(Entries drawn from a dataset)
-------------------------
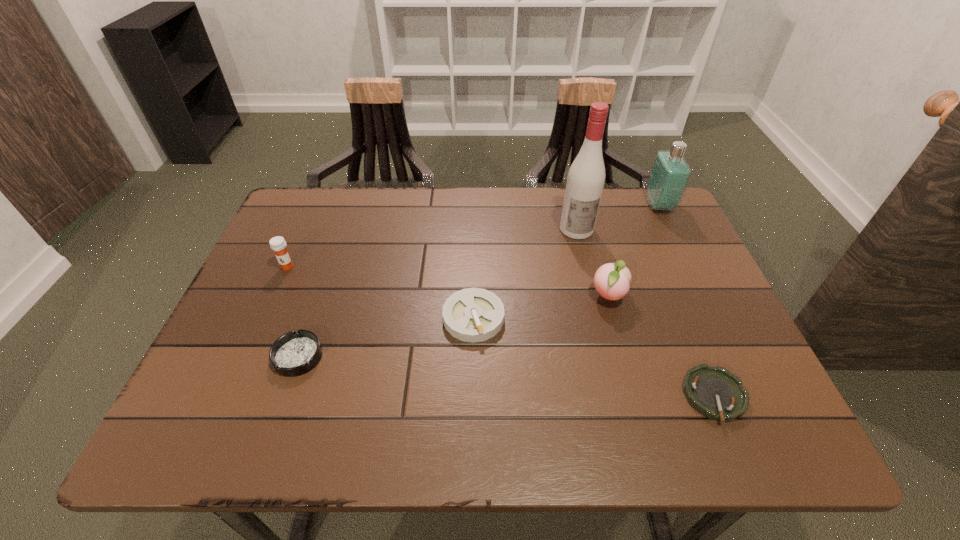
The height and width of the screenshot is (540, 960). Identify the location of object positioned at the near right corner. (716, 393).

Where is `free space at the far edge of the desktop`? This screenshot has height=540, width=960. free space at the far edge of the desktop is located at coordinates (351, 207).

You are a GUI agent. You are given a task and a screenshot of the screen. Output one action in this format:
    pyautogui.click(x=<x>, y=<y>)
    Task: Click on the free space at the near edge
    This screenshot has width=960, height=540.
    Given the screenshot: What is the action you would take?
    pyautogui.click(x=354, y=406)

In the image, there is a desktop. Where is `vacant region at the left edge`? The image size is (960, 540). vacant region at the left edge is located at coordinates point(253,383).

Find the location of `free space at the right edge of the desktop`. free space at the right edge of the desktop is located at coordinates (692, 298).

Find the location of `vacant area at the far left corner`. vacant area at the far left corner is located at coordinates (330, 212).

This screenshot has height=540, width=960. In the image, there is a desktop. Find the location of `free region at the far right corner`. free region at the far right corner is located at coordinates (682, 231).

Find the location of `vacant space at the near right corner`. vacant space at the near right corner is located at coordinates (785, 447).

Where is `unoccupied position between the second shortest ashtray and the sixth shortest object`? This screenshot has height=540, width=960. unoccupied position between the second shortest ashtray and the sixth shortest object is located at coordinates (x=479, y=281).

Locate an element on the screen. The image size is (960, 540). free space between the fifth object from right to left and the leftmost ashtray is located at coordinates (386, 337).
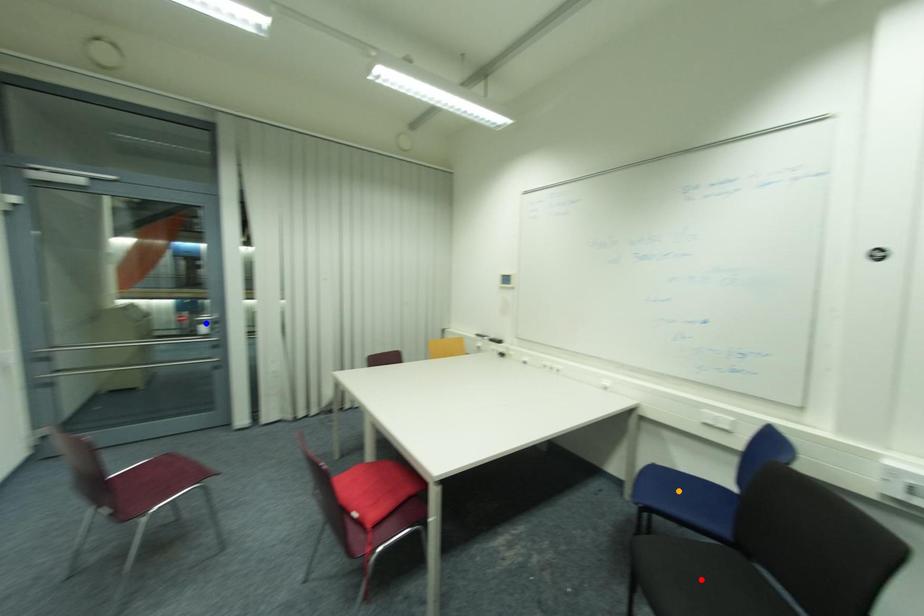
-------------------------
* [EXERCISE BRIEF] Render every line of the records above as a numbered list, omitting blank lines. Leave the pictures out of the answer.

* [SOLUTION TO THE PROBLEM]
1. The height and width of the screenshot is (540, 960). Identify the location of object positioned at the near right corner. (716, 393).
2. Where is `free space at the far edge of the desktop`? This screenshot has height=540, width=960. free space at the far edge of the desktop is located at coordinates (351, 207).
3. You are a GUI agent. You are given a task and a screenshot of the screen. Output one action in this format:
4.     pyautogui.click(x=<x>, y=<y>)
5.     Task: Click on the free space at the near edge
6.     This screenshot has width=960, height=540.
7.     Given the screenshot: What is the action you would take?
8.     pyautogui.click(x=354, y=406)
9. In the image, there is a desktop. Where is `vacant region at the left edge`? The image size is (960, 540). vacant region at the left edge is located at coordinates point(253,383).
10. Find the location of `free space at the right edge of the desktop`. free space at the right edge of the desktop is located at coordinates (692, 298).
11. Find the location of `vacant area at the far left corner`. vacant area at the far left corner is located at coordinates (330, 212).
12. This screenshot has height=540, width=960. In the image, there is a desktop. Find the location of `free region at the far right corner`. free region at the far right corner is located at coordinates (682, 231).
13. Find the location of `vacant space at the near right corner`. vacant space at the near right corner is located at coordinates (785, 447).
14. Where is `unoccupied position between the second shortest ashtray and the sixth shortest object`? This screenshot has height=540, width=960. unoccupied position between the second shortest ashtray and the sixth shortest object is located at coordinates (x=479, y=281).
15. Locate an element on the screen. The image size is (960, 540). free space between the fifth object from right to left and the leftmost ashtray is located at coordinates (386, 337).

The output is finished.